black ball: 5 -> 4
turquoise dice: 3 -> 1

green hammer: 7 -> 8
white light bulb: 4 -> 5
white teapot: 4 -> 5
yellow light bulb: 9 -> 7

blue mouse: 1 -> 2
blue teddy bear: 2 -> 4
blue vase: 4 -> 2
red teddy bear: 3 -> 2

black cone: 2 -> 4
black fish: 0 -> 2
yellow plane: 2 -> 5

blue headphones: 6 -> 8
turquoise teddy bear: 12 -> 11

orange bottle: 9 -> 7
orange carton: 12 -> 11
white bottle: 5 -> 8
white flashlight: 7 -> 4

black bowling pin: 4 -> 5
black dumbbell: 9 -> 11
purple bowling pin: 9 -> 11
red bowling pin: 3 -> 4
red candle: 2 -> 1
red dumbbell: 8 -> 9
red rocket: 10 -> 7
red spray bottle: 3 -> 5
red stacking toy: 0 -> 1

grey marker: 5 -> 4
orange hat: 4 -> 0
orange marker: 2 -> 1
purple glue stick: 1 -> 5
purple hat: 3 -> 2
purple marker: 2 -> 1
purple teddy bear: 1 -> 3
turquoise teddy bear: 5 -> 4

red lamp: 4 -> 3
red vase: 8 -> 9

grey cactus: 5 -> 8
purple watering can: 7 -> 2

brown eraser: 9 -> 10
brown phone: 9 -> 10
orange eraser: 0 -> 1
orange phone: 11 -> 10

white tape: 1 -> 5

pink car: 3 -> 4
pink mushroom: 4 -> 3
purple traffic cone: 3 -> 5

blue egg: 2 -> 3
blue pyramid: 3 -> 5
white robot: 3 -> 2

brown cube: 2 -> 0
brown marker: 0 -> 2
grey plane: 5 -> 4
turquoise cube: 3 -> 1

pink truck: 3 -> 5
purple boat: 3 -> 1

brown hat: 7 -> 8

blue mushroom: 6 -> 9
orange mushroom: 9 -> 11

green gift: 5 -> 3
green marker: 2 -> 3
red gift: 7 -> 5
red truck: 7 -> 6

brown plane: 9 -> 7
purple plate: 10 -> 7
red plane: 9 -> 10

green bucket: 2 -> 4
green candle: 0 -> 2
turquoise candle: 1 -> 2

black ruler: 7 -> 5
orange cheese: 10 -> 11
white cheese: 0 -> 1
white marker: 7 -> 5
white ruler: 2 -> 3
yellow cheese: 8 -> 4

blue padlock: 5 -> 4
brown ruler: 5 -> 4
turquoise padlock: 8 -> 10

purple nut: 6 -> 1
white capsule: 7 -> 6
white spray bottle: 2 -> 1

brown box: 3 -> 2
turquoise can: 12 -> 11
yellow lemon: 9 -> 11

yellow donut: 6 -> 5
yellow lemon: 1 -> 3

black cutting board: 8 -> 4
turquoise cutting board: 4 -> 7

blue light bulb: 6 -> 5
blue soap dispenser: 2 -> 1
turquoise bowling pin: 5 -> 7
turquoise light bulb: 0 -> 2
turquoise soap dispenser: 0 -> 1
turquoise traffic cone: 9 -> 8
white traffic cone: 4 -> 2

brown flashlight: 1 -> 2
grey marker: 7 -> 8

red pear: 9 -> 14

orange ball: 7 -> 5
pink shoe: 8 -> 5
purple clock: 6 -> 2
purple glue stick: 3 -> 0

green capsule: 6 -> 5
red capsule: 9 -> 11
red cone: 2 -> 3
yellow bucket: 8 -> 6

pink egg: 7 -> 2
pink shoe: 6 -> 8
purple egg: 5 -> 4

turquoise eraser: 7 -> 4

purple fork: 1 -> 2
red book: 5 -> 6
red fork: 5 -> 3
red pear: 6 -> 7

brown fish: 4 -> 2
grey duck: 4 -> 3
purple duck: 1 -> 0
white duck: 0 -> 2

## Task instructions
The lines to extract from the data above begin with the line containing "red bowling pin: 3 -> 4" and end with the line containing "brown ruler: 5 -> 4". Extract them exactly, including both.

## Solution for this exercise
red bowling pin: 3 -> 4
red candle: 2 -> 1
red dumbbell: 8 -> 9
red rocket: 10 -> 7
red spray bottle: 3 -> 5
red stacking toy: 0 -> 1

grey marker: 5 -> 4
orange hat: 4 -> 0
orange marker: 2 -> 1
purple glue stick: 1 -> 5
purple hat: 3 -> 2
purple marker: 2 -> 1
purple teddy bear: 1 -> 3
turquoise teddy bear: 5 -> 4

red lamp: 4 -> 3
red vase: 8 -> 9

grey cactus: 5 -> 8
purple watering can: 7 -> 2

brown eraser: 9 -> 10
brown phone: 9 -> 10
orange eraser: 0 -> 1
orange phone: 11 -> 10

white tape: 1 -> 5

pink car: 3 -> 4
pink mushroom: 4 -> 3
purple traffic cone: 3 -> 5

blue egg: 2 -> 3
blue pyramid: 3 -> 5
white robot: 3 -> 2

brown cube: 2 -> 0
brown marker: 0 -> 2
grey plane: 5 -> 4
turquoise cube: 3 -> 1

pink truck: 3 -> 5
purple boat: 3 -> 1

brown hat: 7 -> 8

blue mushroom: 6 -> 9
orange mushroom: 9 -> 11

green gift: 5 -> 3
green marker: 2 -> 3
red gift: 7 -> 5
red truck: 7 -> 6

brown plane: 9 -> 7
purple plate: 10 -> 7
red plane: 9 -> 10

green bucket: 2 -> 4
green candle: 0 -> 2
turquoise candle: 1 -> 2

black ruler: 7 -> 5
orange cheese: 10 -> 11
white cheese: 0 -> 1
white marker: 7 -> 5
white ruler: 2 -> 3
yellow cheese: 8 -> 4

blue padlock: 5 -> 4
brown ruler: 5 -> 4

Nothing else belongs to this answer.